→ PROBLEM TO WORK ON
Please state how many lines of the data below contain the word "VBUS", offering nothing besides the number.

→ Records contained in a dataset
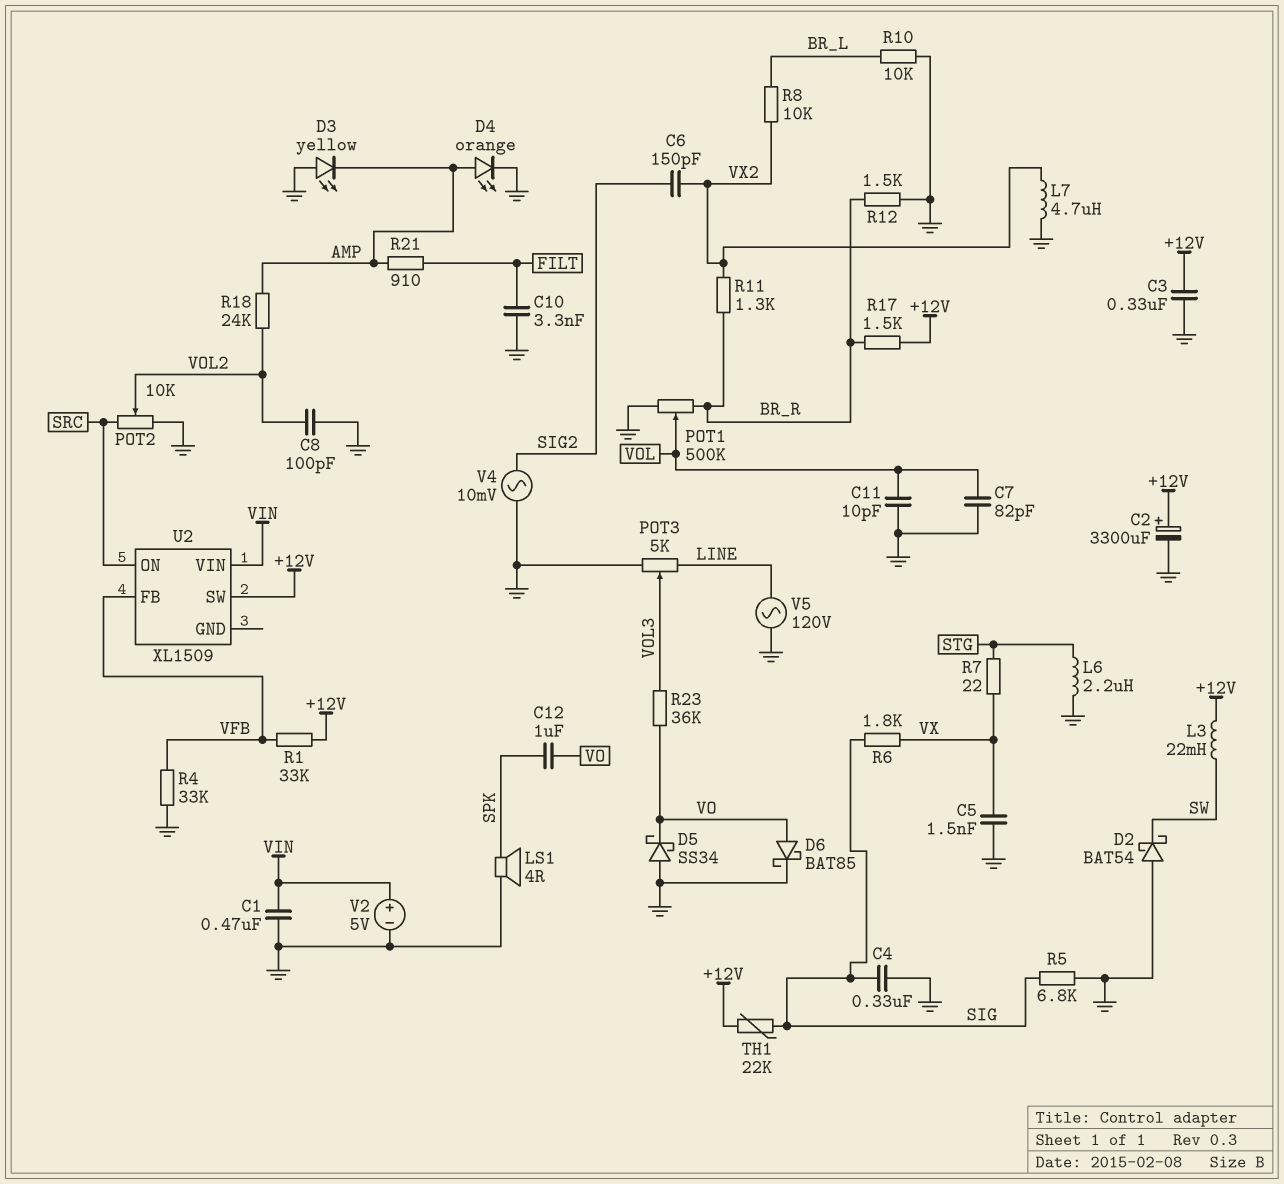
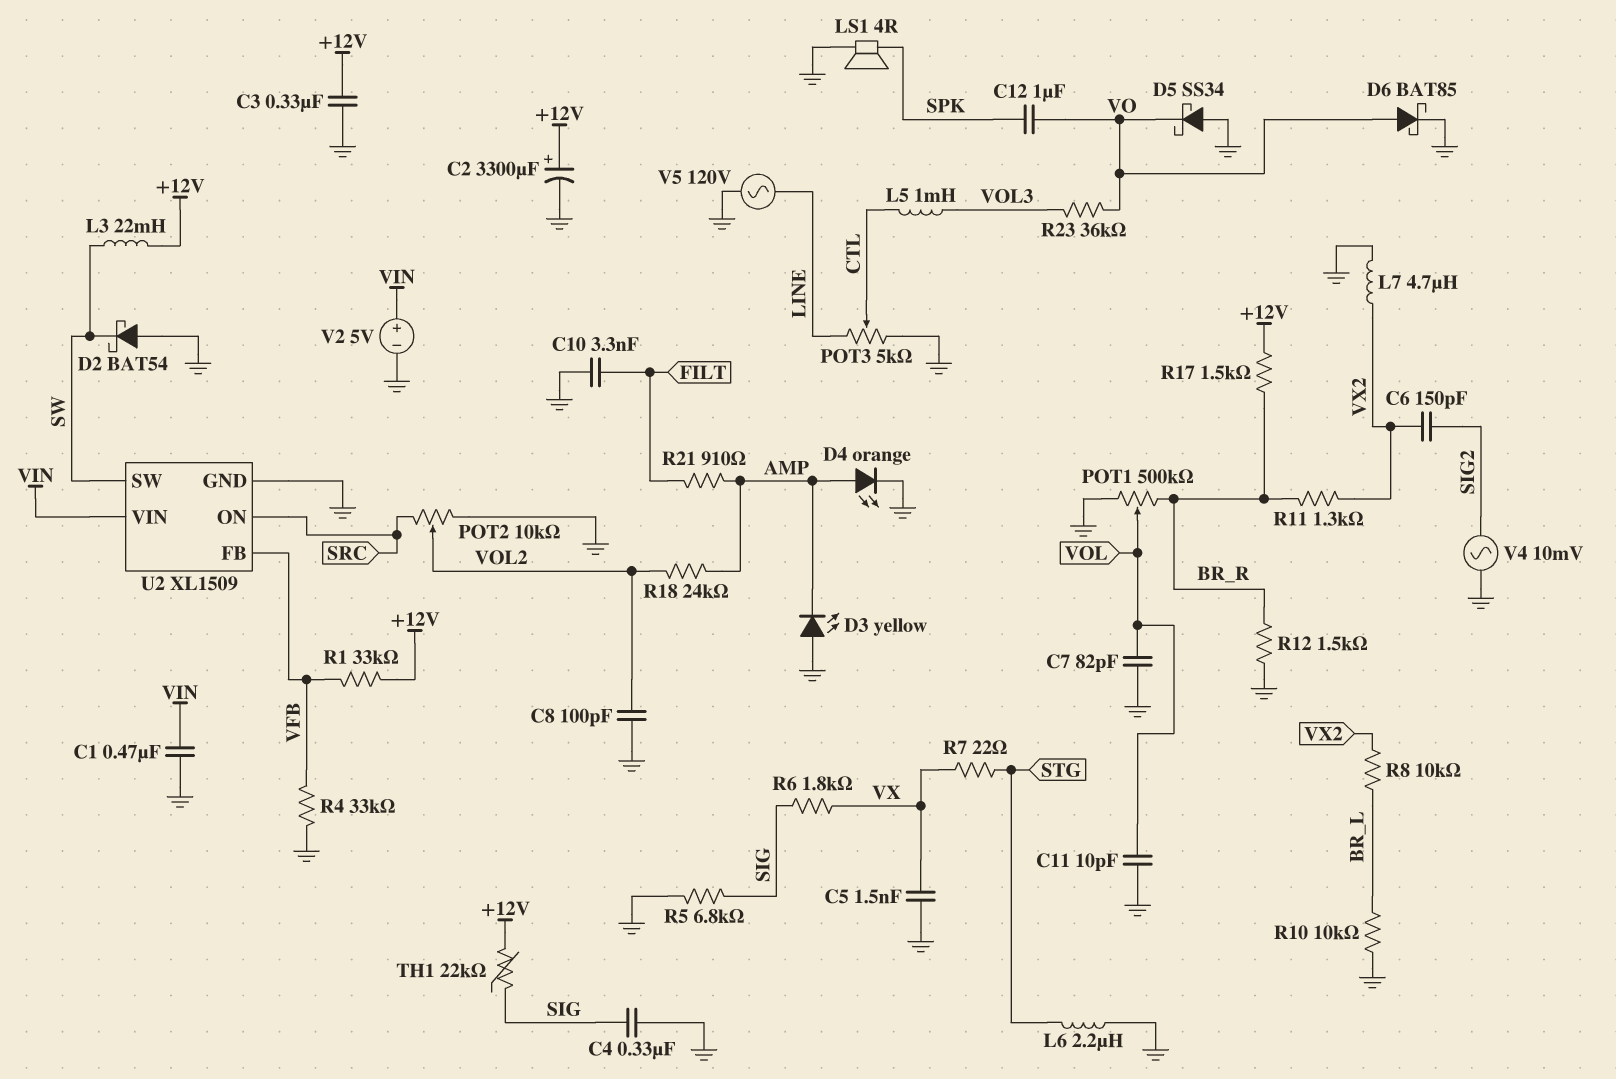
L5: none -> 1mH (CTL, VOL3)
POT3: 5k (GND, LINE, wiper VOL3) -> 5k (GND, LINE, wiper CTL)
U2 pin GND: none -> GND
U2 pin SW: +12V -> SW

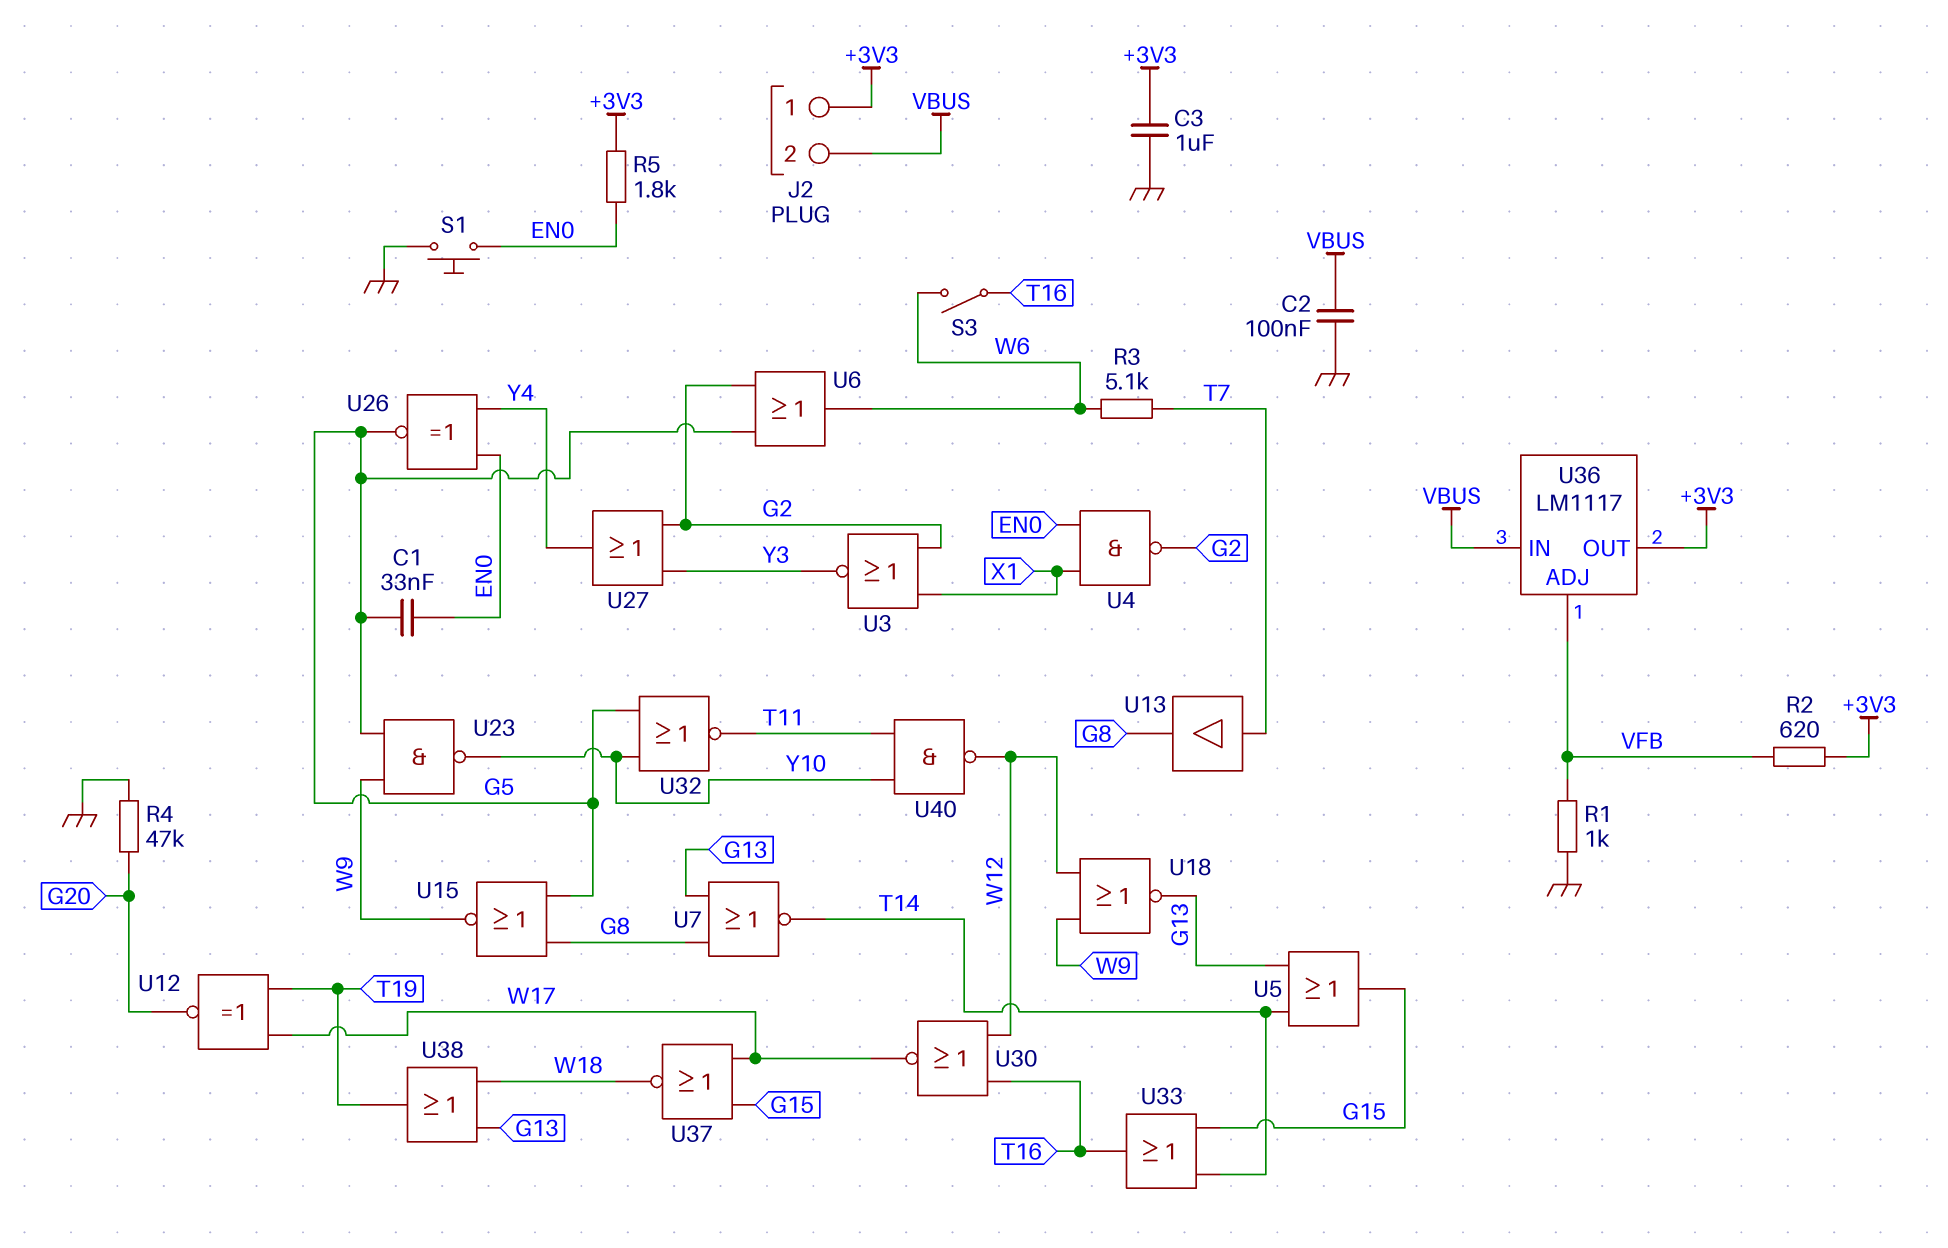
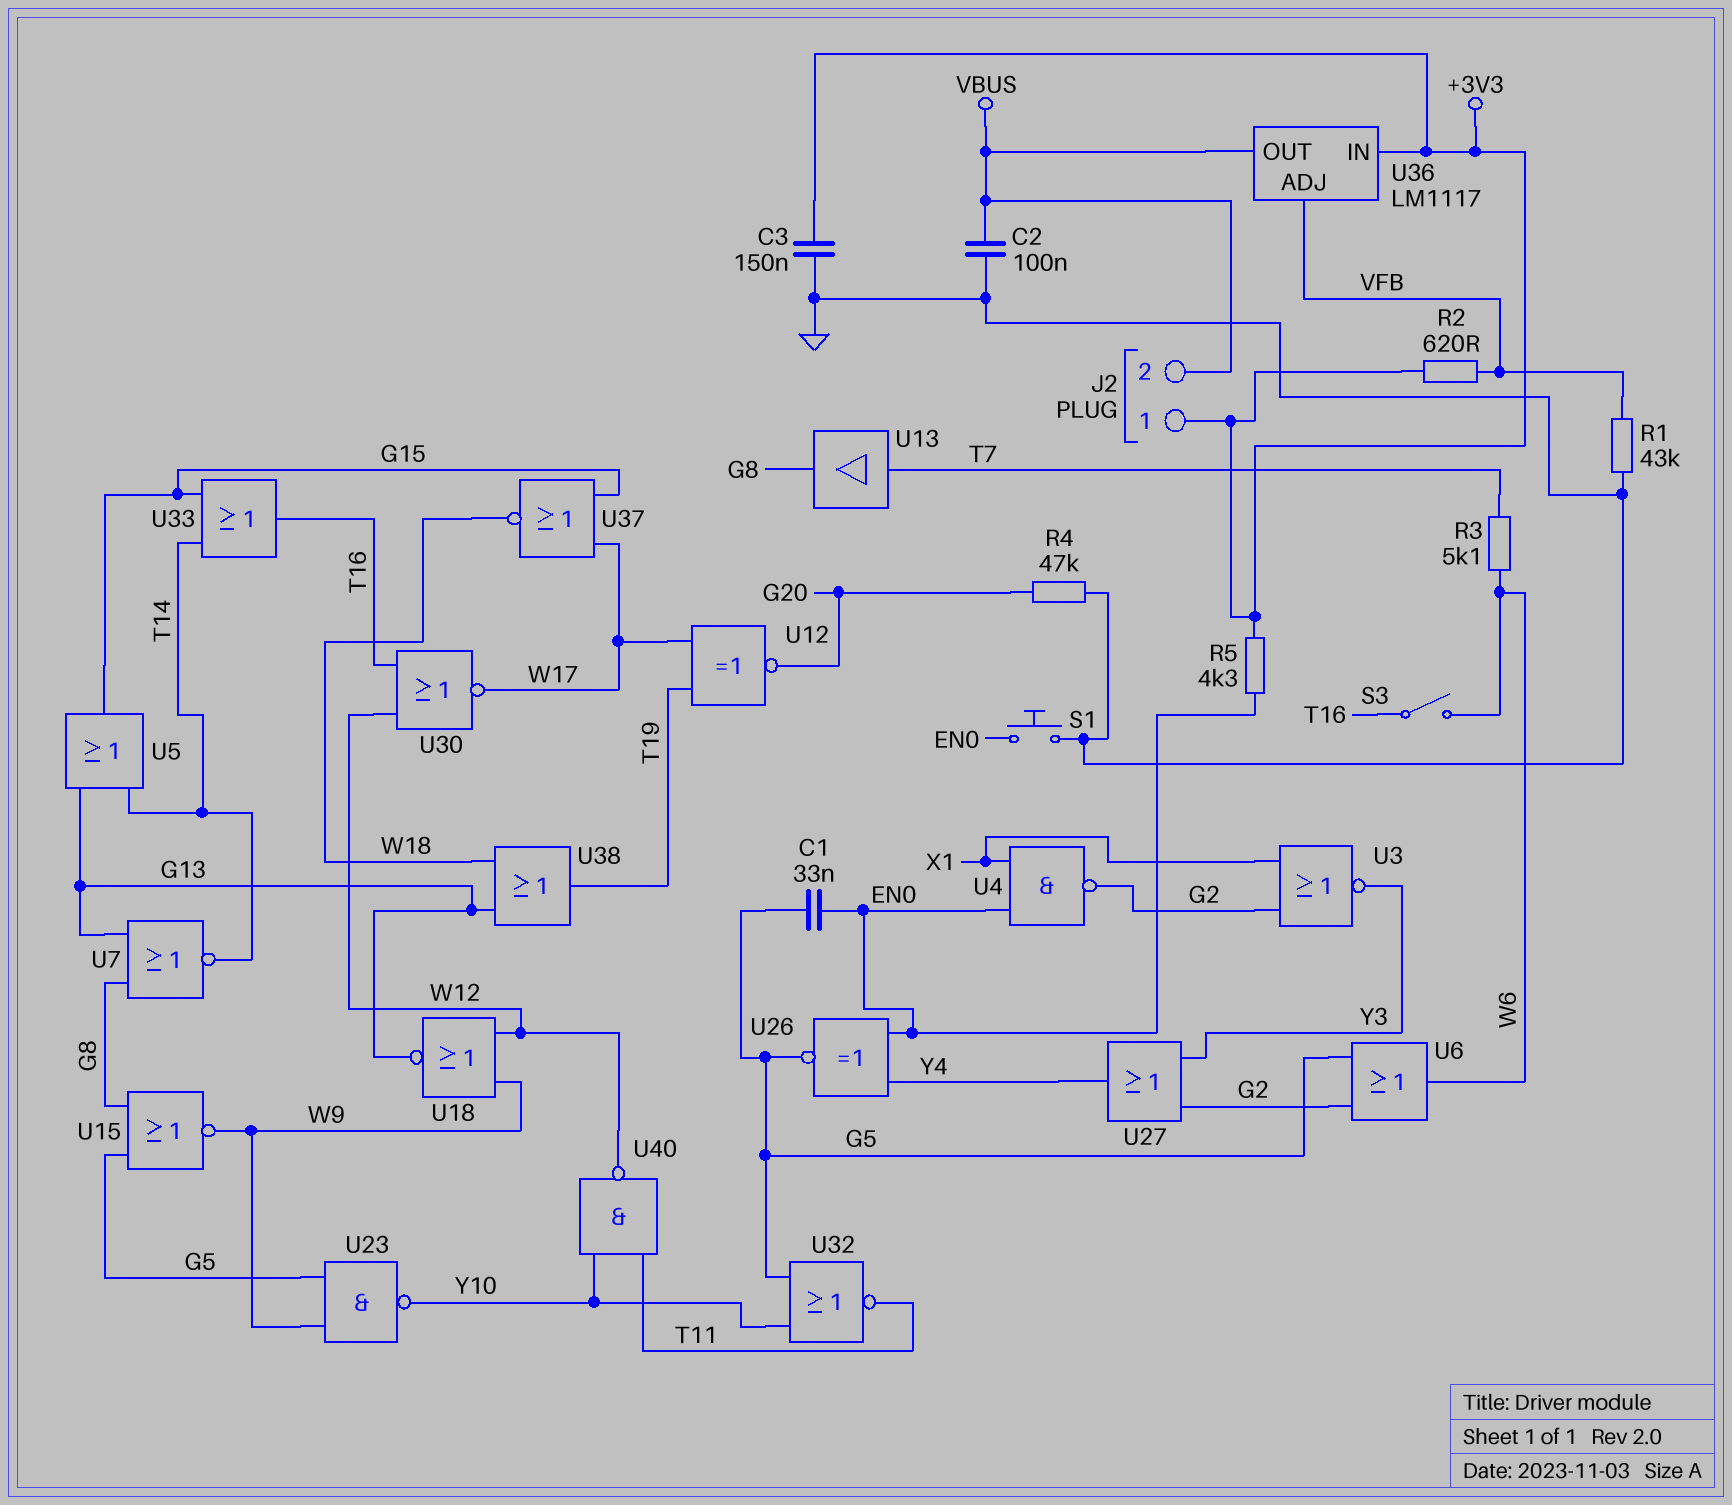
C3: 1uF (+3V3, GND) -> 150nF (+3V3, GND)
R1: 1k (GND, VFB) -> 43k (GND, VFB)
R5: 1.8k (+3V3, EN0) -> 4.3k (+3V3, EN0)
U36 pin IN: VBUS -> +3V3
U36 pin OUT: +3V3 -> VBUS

→ RESULT FOR THIS TASK
2